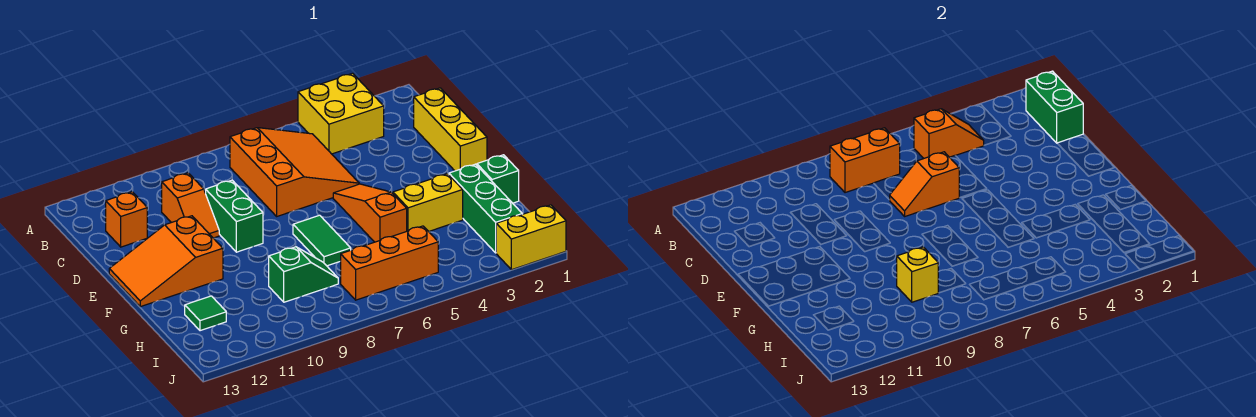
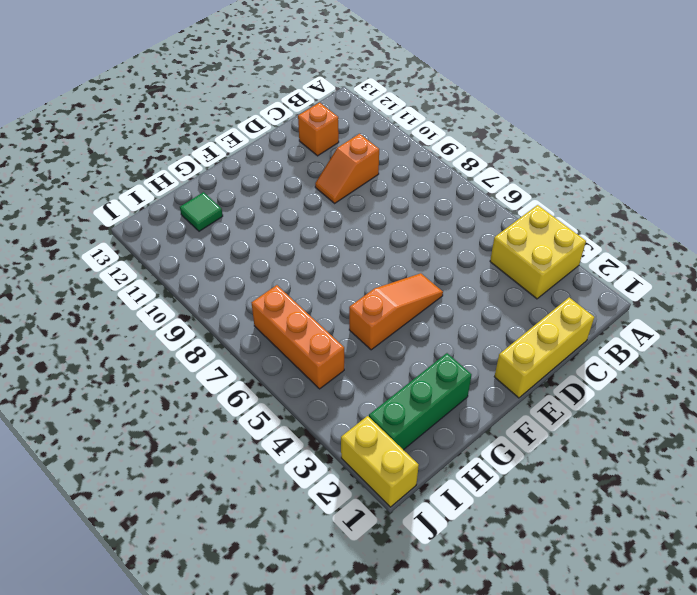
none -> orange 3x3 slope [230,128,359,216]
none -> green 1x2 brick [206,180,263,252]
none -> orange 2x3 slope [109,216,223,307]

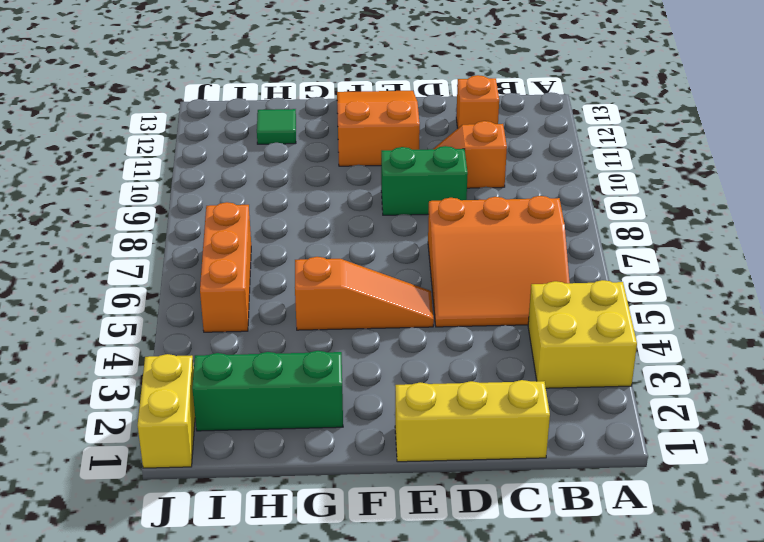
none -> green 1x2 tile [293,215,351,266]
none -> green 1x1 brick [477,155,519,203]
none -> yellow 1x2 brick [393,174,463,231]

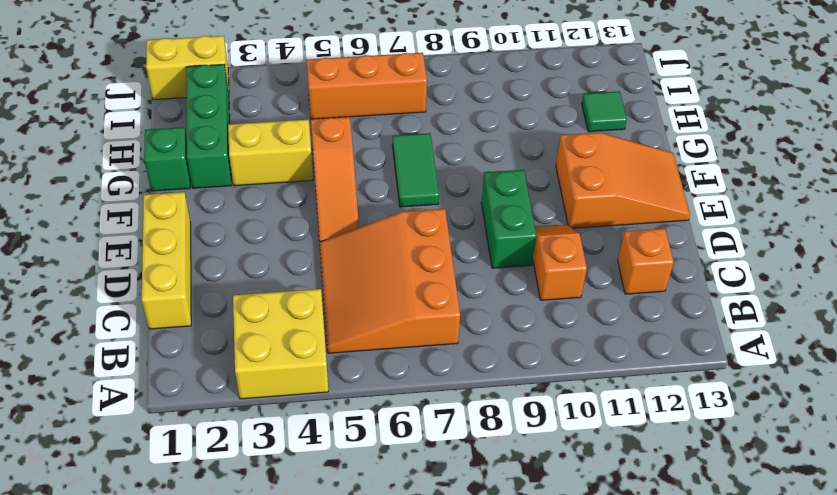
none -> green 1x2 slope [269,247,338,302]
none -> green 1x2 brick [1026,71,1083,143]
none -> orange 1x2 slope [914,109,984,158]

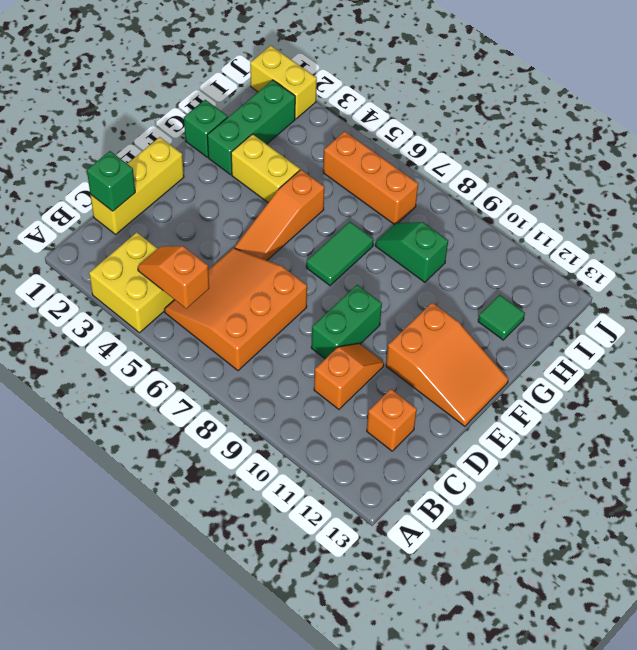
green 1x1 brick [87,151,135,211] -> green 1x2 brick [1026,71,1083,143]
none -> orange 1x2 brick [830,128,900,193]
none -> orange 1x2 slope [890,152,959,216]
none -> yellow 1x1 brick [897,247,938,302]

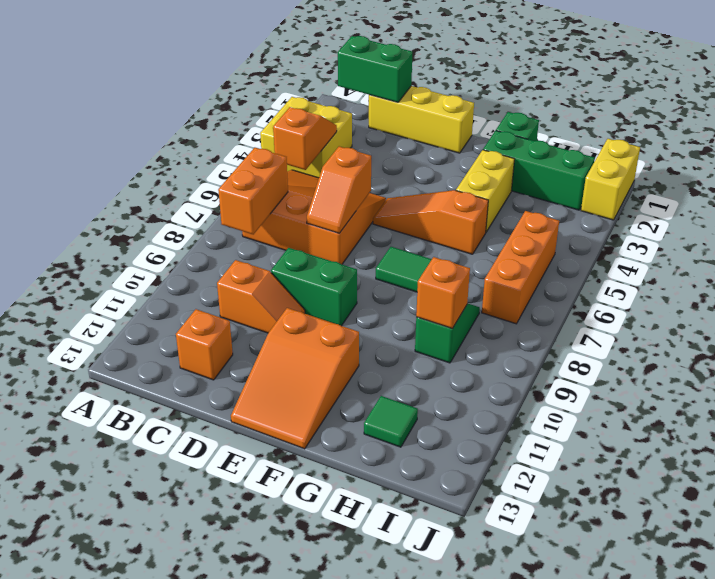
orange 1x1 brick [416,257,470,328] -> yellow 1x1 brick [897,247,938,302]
□ □ □
Gather each line of the listing containing the word "none" and show it.

none -> orange 3x3 slope [230,128,359,216]
none -> green 1x2 brick [206,180,263,252]
none -> orange 2x3 slope [109,216,223,307]
none -> green 1x2 tile [293,215,351,266]
none -> green 1x1 brick [477,155,519,203]
none -> yellow 1x2 brick [393,174,463,231]
none -> green 1x2 slope [269,247,338,302]
none -> green 1x2 brick [1026,71,1083,143]
none -> orange 1x2 slope [914,109,984,158]
none -> orange 1x2 brick [830,128,900,193]
none -> orange 1x2 slope [890,152,959,216]
none -> yellow 1x1 brick [897,247,938,302]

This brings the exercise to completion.